# [Work to complete]
Starting at the line that contains "package.csv: [157,256,194,305] ->" in the listing below, write out every line word for word until you have written the line that contains "Blue: [29,5,90,54] -> [42,54,95,96], moved".

● ● ● ● ●

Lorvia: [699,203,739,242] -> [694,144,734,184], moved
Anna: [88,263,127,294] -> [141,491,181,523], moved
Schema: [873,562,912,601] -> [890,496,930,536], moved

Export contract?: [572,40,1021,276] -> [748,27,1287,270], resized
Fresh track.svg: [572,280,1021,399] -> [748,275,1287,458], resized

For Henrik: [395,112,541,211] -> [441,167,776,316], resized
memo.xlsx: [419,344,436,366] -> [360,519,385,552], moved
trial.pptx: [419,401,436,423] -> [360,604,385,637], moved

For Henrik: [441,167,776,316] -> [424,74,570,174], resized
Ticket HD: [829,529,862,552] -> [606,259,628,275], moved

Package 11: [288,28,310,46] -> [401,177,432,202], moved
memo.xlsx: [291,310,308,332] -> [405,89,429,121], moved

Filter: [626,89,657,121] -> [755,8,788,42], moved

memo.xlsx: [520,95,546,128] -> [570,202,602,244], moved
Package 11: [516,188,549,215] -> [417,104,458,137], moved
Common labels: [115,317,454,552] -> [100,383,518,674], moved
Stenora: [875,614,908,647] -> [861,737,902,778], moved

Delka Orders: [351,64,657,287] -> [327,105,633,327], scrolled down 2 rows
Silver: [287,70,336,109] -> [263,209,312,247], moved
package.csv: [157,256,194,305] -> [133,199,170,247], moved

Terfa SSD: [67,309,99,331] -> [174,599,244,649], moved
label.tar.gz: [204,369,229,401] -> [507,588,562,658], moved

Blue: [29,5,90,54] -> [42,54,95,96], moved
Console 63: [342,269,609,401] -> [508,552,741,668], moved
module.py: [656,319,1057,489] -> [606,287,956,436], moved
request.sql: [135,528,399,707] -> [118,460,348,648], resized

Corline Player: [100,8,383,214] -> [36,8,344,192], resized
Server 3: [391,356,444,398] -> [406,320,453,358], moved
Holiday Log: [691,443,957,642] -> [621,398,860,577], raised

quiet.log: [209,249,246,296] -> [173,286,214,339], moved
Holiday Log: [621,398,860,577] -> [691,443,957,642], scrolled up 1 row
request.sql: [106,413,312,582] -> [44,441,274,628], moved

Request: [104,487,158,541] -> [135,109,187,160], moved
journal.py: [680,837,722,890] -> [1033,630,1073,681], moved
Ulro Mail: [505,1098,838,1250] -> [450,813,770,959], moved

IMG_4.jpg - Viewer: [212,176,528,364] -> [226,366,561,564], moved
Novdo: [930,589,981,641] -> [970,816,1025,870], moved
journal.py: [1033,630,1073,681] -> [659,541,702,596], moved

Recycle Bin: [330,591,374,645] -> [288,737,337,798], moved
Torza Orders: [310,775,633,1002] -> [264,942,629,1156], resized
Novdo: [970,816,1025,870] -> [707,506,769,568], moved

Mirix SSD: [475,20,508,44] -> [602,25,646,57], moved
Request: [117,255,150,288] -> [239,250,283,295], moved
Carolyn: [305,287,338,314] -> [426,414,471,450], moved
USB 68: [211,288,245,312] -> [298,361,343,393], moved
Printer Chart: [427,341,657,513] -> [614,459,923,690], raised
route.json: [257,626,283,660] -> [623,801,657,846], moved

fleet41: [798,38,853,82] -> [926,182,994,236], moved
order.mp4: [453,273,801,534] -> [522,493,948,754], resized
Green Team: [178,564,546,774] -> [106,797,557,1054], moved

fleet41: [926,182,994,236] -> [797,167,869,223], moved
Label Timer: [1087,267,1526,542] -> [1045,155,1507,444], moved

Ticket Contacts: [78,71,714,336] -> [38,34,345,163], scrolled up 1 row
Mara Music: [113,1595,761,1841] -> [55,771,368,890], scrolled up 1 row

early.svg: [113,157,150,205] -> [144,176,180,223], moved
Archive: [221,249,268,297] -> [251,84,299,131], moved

● ● ● ● ●

# [Answer below]
package.csv: [157,256,194,305] -> [133,199,170,247], moved

Terfa SSD: [67,309,99,331] -> [174,599,244,649], moved
label.tar.gz: [204,369,229,401] -> [507,588,562,658], moved

Blue: [29,5,90,54] -> [42,54,95,96], moved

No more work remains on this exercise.